* Revision comparison data *
━━━━━━━━━━━━━━━━━━━━
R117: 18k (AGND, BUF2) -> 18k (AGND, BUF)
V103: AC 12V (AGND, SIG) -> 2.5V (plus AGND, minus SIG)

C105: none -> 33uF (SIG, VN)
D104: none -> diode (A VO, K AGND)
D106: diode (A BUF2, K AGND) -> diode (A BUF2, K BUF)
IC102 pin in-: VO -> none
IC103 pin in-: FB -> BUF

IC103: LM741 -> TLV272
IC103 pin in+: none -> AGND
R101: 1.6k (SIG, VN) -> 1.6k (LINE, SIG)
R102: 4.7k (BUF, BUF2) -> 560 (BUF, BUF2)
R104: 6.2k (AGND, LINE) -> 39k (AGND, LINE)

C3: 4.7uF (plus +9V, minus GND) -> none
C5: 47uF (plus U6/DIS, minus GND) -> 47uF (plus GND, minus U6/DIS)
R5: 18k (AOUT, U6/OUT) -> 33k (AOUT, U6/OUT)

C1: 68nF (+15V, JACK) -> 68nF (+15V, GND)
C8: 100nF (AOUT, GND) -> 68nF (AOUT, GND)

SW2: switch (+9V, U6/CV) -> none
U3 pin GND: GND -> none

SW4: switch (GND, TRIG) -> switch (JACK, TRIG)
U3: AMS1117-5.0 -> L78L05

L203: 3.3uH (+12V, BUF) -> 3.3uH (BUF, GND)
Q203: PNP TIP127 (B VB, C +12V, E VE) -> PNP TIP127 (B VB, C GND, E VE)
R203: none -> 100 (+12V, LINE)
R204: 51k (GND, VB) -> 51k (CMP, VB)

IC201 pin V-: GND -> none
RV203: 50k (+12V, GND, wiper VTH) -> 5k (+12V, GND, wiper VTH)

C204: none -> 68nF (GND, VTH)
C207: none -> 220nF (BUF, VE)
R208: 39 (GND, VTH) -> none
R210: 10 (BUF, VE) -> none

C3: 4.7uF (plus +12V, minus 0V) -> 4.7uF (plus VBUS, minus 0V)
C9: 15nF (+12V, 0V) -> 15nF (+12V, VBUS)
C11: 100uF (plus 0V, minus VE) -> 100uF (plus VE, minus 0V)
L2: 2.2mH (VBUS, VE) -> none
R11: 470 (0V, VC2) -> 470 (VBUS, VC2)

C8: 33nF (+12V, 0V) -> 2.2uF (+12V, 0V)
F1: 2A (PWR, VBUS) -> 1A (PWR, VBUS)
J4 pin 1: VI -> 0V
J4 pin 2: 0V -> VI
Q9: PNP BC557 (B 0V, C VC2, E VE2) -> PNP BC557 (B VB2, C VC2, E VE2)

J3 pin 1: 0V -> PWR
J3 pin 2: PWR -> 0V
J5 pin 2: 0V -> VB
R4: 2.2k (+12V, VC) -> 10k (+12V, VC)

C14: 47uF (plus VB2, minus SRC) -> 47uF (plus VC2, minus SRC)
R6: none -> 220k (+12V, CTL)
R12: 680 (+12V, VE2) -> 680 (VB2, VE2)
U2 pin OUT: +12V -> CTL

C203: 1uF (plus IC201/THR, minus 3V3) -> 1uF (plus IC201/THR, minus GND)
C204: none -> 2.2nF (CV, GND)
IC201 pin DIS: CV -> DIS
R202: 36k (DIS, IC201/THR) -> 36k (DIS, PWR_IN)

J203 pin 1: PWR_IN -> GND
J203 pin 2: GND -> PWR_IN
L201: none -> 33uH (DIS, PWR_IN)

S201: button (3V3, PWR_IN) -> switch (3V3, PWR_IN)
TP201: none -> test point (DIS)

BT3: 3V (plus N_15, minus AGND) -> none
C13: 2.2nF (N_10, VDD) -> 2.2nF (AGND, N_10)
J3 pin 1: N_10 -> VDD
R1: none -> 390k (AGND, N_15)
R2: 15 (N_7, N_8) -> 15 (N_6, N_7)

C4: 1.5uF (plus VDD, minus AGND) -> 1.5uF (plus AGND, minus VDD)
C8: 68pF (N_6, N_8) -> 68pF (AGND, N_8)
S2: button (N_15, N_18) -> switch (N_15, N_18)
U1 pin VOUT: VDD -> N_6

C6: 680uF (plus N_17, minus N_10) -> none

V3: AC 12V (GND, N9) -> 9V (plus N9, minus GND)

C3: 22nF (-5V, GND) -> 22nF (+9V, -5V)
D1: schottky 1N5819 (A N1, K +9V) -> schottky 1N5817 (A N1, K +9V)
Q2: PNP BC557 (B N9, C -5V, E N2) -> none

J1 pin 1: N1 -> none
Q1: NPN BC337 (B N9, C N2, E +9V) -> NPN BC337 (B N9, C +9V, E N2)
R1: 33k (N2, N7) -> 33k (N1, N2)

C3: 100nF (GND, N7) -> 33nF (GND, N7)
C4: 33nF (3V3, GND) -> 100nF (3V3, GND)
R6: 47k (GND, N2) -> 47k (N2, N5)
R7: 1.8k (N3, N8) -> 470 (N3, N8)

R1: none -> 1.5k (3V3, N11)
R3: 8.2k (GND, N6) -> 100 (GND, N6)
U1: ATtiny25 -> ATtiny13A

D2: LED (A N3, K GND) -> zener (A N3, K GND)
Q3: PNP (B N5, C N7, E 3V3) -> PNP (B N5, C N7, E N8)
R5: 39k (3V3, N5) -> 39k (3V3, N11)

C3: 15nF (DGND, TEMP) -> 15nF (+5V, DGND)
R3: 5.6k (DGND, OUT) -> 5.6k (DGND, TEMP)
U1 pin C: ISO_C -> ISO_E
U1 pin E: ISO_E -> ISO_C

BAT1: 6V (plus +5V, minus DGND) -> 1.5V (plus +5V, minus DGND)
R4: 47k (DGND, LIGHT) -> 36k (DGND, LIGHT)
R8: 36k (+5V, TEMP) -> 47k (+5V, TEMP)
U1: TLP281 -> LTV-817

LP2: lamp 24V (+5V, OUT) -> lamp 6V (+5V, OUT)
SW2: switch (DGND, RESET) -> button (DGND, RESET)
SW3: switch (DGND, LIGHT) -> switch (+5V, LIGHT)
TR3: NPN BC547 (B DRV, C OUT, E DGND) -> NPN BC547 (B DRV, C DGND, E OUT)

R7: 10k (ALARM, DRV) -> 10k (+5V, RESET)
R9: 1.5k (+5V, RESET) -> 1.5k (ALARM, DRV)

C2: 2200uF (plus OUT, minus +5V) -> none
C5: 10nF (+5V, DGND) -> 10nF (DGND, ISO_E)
━━━━━━━━━━━━━━━━━━━━
* Task prompt *
Please copy out the records exactly as they appear.

* Result for this exercise *
R117: 18k (AGND, BUF2) -> 18k (AGND, BUF)
V103: AC 12V (AGND, SIG) -> 2.5V (plus AGND, minus SIG)

C105: none -> 33uF (SIG, VN)
D104: none -> diode (A VO, K AGND)
D106: diode (A BUF2, K AGND) -> diode (A BUF2, K BUF)
IC102 pin in-: VO -> none
IC103 pin in-: FB -> BUF

IC103: LM741 -> TLV272
IC103 pin in+: none -> AGND
R101: 1.6k (SIG, VN) -> 1.6k (LINE, SIG)
R102: 4.7k (BUF, BUF2) -> 560 (BUF, BUF2)
R104: 6.2k (AGND, LINE) -> 39k (AGND, LINE)

C3: 4.7uF (plus +9V, minus GND) -> none
C5: 47uF (plus U6/DIS, minus GND) -> 47uF (plus GND, minus U6/DIS)
R5: 18k (AOUT, U6/OUT) -> 33k (AOUT, U6/OUT)

C1: 68nF (+15V, JACK) -> 68nF (+15V, GND)
C8: 100nF (AOUT, GND) -> 68nF (AOUT, GND)

SW2: switch (+9V, U6/CV) -> none
U3 pin GND: GND -> none

SW4: switch (GND, TRIG) -> switch (JACK, TRIG)
U3: AMS1117-5.0 -> L78L05

L203: 3.3uH (+12V, BUF) -> 3.3uH (BUF, GND)
Q203: PNP TIP127 (B VB, C +12V, E VE) -> PNP TIP127 (B VB, C GND, E VE)
R203: none -> 100 (+12V, LINE)
R204: 51k (GND, VB) -> 51k (CMP, VB)

IC201 pin V-: GND -> none
RV203: 50k (+12V, GND, wiper VTH) -> 5k (+12V, GND, wiper VTH)

C204: none -> 68nF (GND, VTH)
C207: none -> 220nF (BUF, VE)
R208: 39 (GND, VTH) -> none
R210: 10 (BUF, VE) -> none

C3: 4.7uF (plus +12V, minus 0V) -> 4.7uF (plus VBUS, minus 0V)
C9: 15nF (+12V, 0V) -> 15nF (+12V, VBUS)
C11: 100uF (plus 0V, minus VE) -> 100uF (plus VE, minus 0V)
L2: 2.2mH (VBUS, VE) -> none
R11: 470 (0V, VC2) -> 470 (VBUS, VC2)

C8: 33nF (+12V, 0V) -> 2.2uF (+12V, 0V)
F1: 2A (PWR, VBUS) -> 1A (PWR, VBUS)
J4 pin 1: VI -> 0V
J4 pin 2: 0V -> VI
Q9: PNP BC557 (B 0V, C VC2, E VE2) -> PNP BC557 (B VB2, C VC2, E VE2)

J3 pin 1: 0V -> PWR
J3 pin 2: PWR -> 0V
J5 pin 2: 0V -> VB
R4: 2.2k (+12V, VC) -> 10k (+12V, VC)

C14: 47uF (plus VB2, minus SRC) -> 47uF (plus VC2, minus SRC)
R6: none -> 220k (+12V, CTL)
R12: 680 (+12V, VE2) -> 680 (VB2, VE2)
U2 pin OUT: +12V -> CTL

C203: 1uF (plus IC201/THR, minus 3V3) -> 1uF (plus IC201/THR, minus GND)
C204: none -> 2.2nF (CV, GND)
IC201 pin DIS: CV -> DIS
R202: 36k (DIS, IC201/THR) -> 36k (DIS, PWR_IN)

J203 pin 1: PWR_IN -> GND
J203 pin 2: GND -> PWR_IN
L201: none -> 33uH (DIS, PWR_IN)

S201: button (3V3, PWR_IN) -> switch (3V3, PWR_IN)
TP201: none -> test point (DIS)

BT3: 3V (plus N_15, minus AGND) -> none
C13: 2.2nF (N_10, VDD) -> 2.2nF (AGND, N_10)
J3 pin 1: N_10 -> VDD
R1: none -> 390k (AGND, N_15)
R2: 15 (N_7, N_8) -> 15 (N_6, N_7)

C4: 1.5uF (plus VDD, minus AGND) -> 1.5uF (plus AGND, minus VDD)
C8: 68pF (N_6, N_8) -> 68pF (AGND, N_8)
S2: button (N_15, N_18) -> switch (N_15, N_18)
U1 pin VOUT: VDD -> N_6

C6: 680uF (plus N_17, minus N_10) -> none

V3: AC 12V (GND, N9) -> 9V (plus N9, minus GND)

C3: 22nF (-5V, GND) -> 22nF (+9V, -5V)
D1: schottky 1N5819 (A N1, K +9V) -> schottky 1N5817 (A N1, K +9V)
Q2: PNP BC557 (B N9, C -5V, E N2) -> none

J1 pin 1: N1 -> none
Q1: NPN BC337 (B N9, C N2, E +9V) -> NPN BC337 (B N9, C +9V, E N2)
R1: 33k (N2, N7) -> 33k (N1, N2)

C3: 100nF (GND, N7) -> 33nF (GND, N7)
C4: 33nF (3V3, GND) -> 100nF (3V3, GND)
R6: 47k (GND, N2) -> 47k (N2, N5)
R7: 1.8k (N3, N8) -> 470 (N3, N8)

R1: none -> 1.5k (3V3, N11)
R3: 8.2k (GND, N6) -> 100 (GND, N6)
U1: ATtiny25 -> ATtiny13A

D2: LED (A N3, K GND) -> zener (A N3, K GND)
Q3: PNP (B N5, C N7, E 3V3) -> PNP (B N5, C N7, E N8)
R5: 39k (3V3, N5) -> 39k (3V3, N11)

C3: 15nF (DGND, TEMP) -> 15nF (+5V, DGND)
R3: 5.6k (DGND, OUT) -> 5.6k (DGND, TEMP)
U1 pin C: ISO_C -> ISO_E
U1 pin E: ISO_E -> ISO_C

BAT1: 6V (plus +5V, minus DGND) -> 1.5V (plus +5V, minus DGND)
R4: 47k (DGND, LIGHT) -> 36k (DGND, LIGHT)
R8: 36k (+5V, TEMP) -> 47k (+5V, TEMP)
U1: TLP281 -> LTV-817

LP2: lamp 24V (+5V, OUT) -> lamp 6V (+5V, OUT)
SW2: switch (DGND, RESET) -> button (DGND, RESET)
SW3: switch (DGND, LIGHT) -> switch (+5V, LIGHT)
TR3: NPN BC547 (B DRV, C OUT, E DGND) -> NPN BC547 (B DRV, C DGND, E OUT)

R7: 10k (ALARM, DRV) -> 10k (+5V, RESET)
R9: 1.5k (+5V, RESET) -> 1.5k (ALARM, DRV)

C2: 2200uF (plus OUT, minus +5V) -> none
C5: 10nF (+5V, DGND) -> 10nF (DGND, ISO_E)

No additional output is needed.